* THE TASK: Would you return the records below character for character, without any images?

Detected change data:
--- START ---

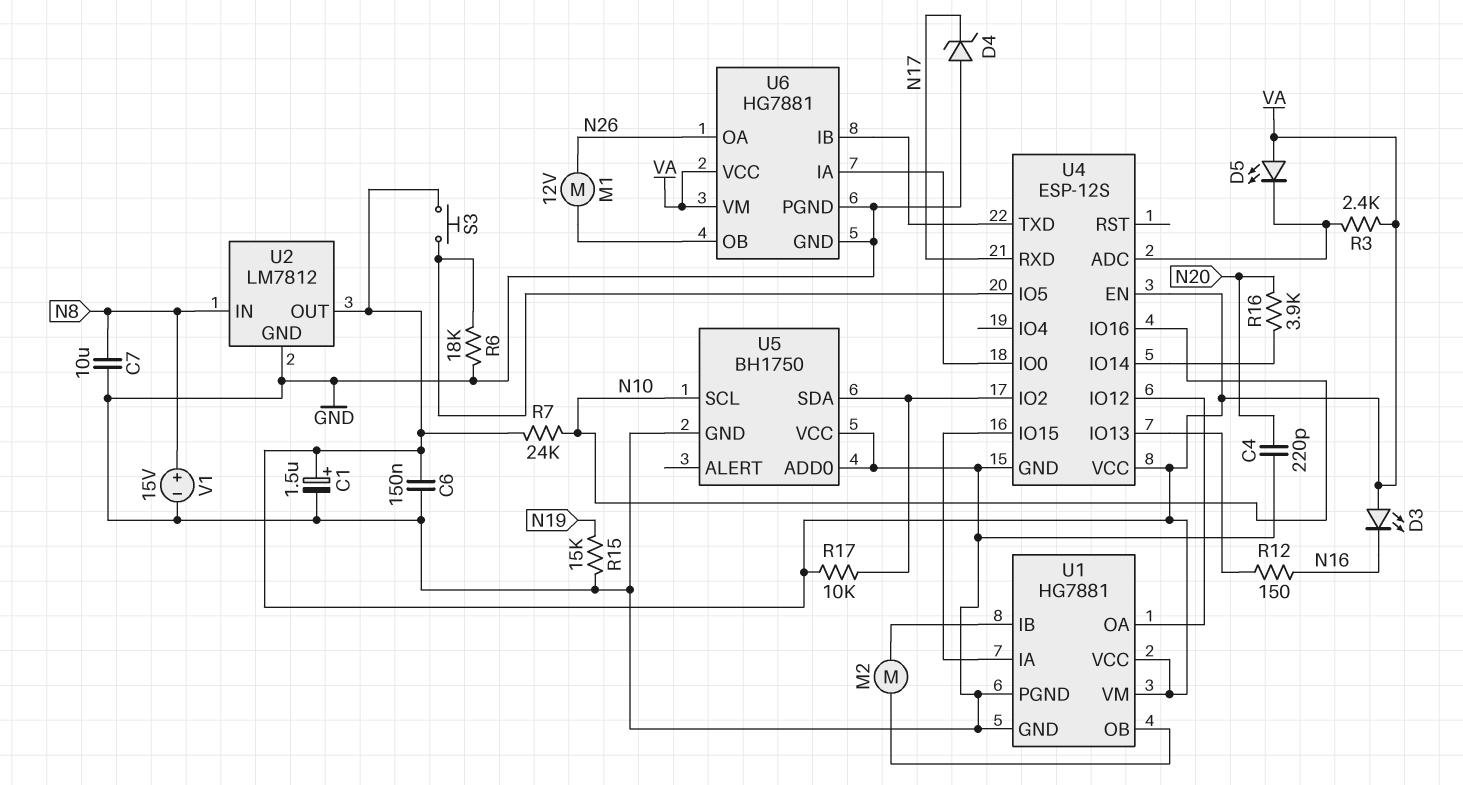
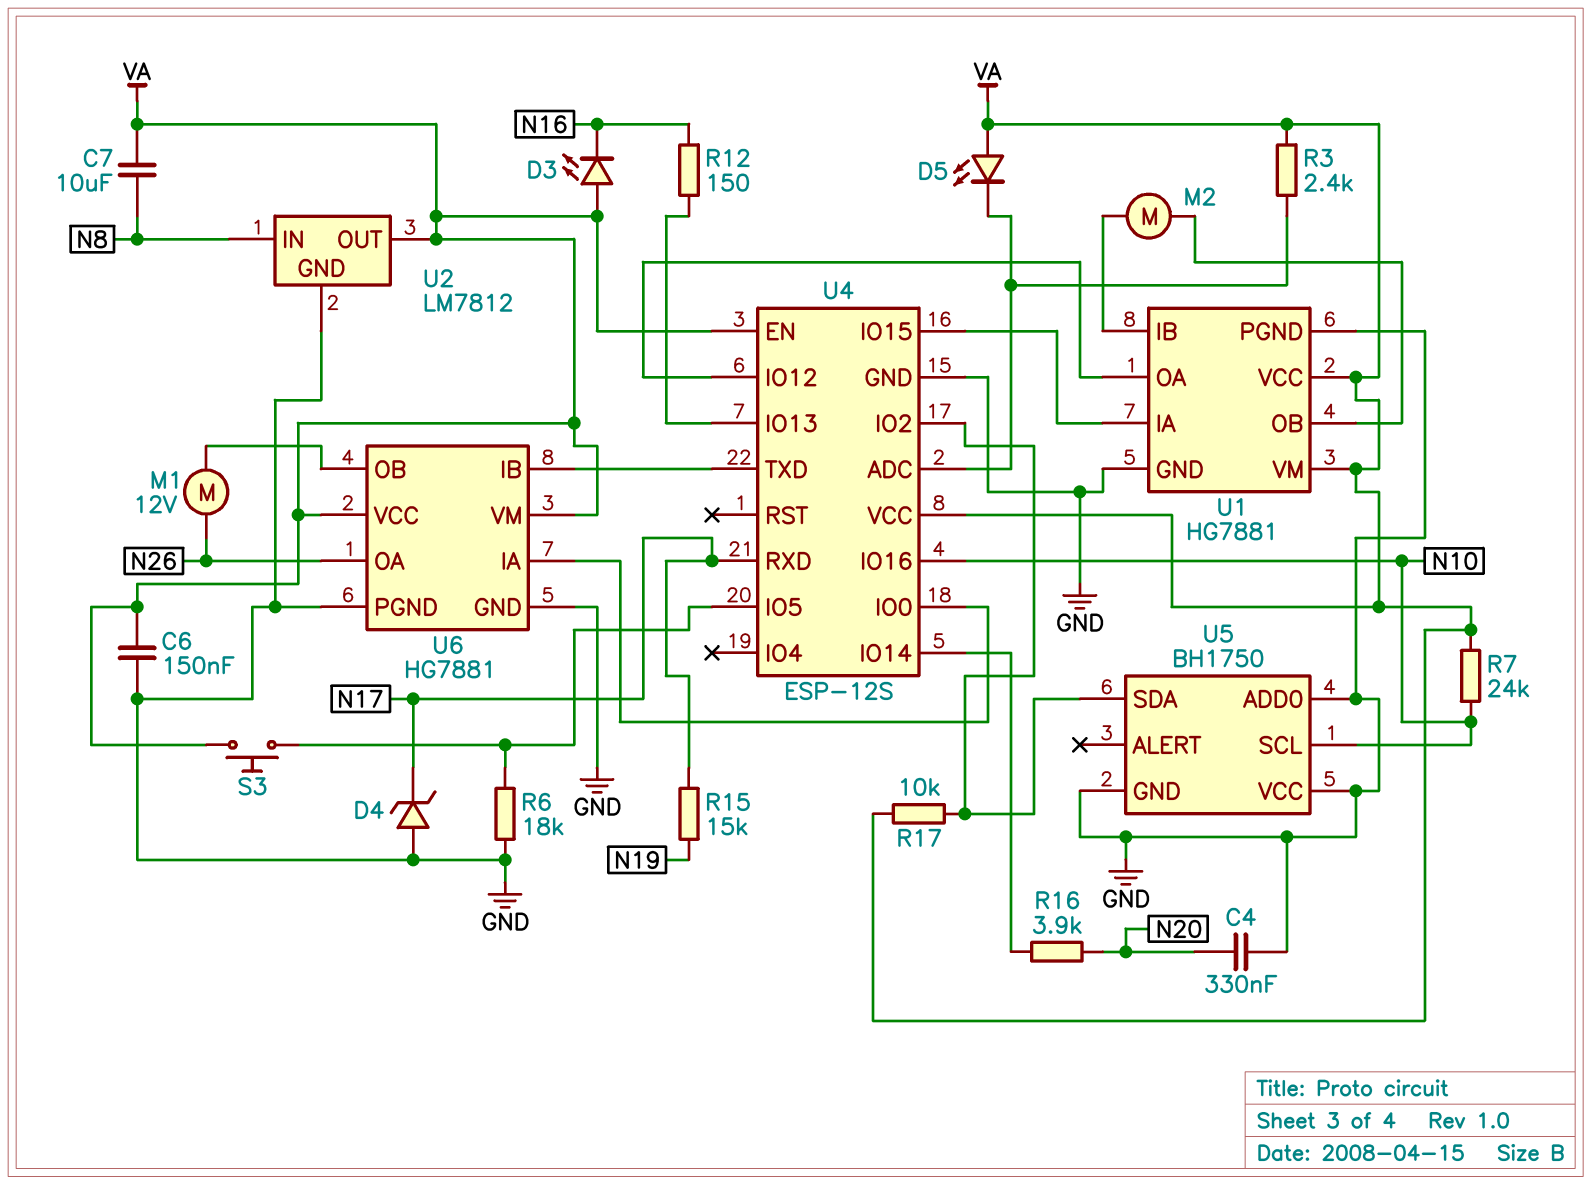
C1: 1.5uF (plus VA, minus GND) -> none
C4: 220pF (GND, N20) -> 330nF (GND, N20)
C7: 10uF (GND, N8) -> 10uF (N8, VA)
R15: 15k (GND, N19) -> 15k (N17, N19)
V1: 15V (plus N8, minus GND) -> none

--- END ---

* SOLUTION TO THE EXERCISE:
C1: 1.5uF (plus VA, minus GND) -> none
C4: 220pF (GND, N20) -> 330nF (GND, N20)
C7: 10uF (GND, N8) -> 10uF (N8, VA)
R15: 15k (GND, N19) -> 15k (N17, N19)
V1: 15V (plus N8, minus GND) -> none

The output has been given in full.